= ACTIVITY =
Repeat nothing but the lines below running from the one containing "The pera [rojo]" to the one containing "The fresa [rojo] ended up elsewhere, having gone from <291, 250>". Keep both end lines.

——

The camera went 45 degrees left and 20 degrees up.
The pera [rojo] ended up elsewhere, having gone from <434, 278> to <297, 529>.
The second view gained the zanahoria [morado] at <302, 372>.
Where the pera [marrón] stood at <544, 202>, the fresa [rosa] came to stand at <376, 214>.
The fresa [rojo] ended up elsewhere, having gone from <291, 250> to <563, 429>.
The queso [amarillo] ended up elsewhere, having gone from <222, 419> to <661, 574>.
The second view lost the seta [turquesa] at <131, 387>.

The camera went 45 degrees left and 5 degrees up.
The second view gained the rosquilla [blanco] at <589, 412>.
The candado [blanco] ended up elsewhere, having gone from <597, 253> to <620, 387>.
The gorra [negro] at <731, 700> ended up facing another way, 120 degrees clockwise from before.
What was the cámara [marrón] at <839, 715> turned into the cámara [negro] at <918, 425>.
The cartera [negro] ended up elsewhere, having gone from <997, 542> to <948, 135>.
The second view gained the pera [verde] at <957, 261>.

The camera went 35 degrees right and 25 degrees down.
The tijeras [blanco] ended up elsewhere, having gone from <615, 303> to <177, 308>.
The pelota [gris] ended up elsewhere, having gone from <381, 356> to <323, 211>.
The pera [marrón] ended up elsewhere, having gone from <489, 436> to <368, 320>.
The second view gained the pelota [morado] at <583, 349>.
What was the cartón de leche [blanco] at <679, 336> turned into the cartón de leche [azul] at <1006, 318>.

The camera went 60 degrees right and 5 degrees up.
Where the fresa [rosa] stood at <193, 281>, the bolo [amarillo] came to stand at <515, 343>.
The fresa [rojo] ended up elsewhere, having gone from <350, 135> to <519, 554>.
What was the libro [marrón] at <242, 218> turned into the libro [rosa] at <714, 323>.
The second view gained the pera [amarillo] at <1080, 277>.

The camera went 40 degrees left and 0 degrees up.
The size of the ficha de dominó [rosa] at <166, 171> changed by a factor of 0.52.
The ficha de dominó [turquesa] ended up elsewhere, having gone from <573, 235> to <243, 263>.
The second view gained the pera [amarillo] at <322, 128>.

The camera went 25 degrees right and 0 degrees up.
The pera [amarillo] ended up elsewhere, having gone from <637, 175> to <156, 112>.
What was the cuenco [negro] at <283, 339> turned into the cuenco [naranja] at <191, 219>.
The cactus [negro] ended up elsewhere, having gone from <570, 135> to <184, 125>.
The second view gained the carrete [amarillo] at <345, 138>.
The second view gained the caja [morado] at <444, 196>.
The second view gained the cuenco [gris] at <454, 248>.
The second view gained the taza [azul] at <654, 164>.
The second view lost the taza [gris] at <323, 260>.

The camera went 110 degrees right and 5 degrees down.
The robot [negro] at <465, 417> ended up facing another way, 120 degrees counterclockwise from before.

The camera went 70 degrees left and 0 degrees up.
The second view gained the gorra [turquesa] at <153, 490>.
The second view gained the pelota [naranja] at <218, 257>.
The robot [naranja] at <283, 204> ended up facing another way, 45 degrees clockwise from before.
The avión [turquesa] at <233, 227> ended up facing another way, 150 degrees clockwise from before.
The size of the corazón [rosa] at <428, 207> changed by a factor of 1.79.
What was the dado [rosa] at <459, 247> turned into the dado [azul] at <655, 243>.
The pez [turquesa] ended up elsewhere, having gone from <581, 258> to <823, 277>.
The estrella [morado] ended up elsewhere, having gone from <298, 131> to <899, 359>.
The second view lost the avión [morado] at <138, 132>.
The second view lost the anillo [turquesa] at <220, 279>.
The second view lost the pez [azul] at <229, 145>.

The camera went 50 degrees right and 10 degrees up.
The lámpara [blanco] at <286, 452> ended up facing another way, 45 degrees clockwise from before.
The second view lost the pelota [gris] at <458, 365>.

——

= WRITTEN SOLUTION =
The pera [rojo] ended up elsewhere, having gone from <434, 278> to <297, 529>.
The second view gained the zanahoria [morado] at <302, 372>.
Where the pera [marrón] stood at <544, 202>, the fresa [rosa] came to stand at <376, 214>.
The fresa [rojo] ended up elsewhere, having gone from <291, 250> to <563, 429>.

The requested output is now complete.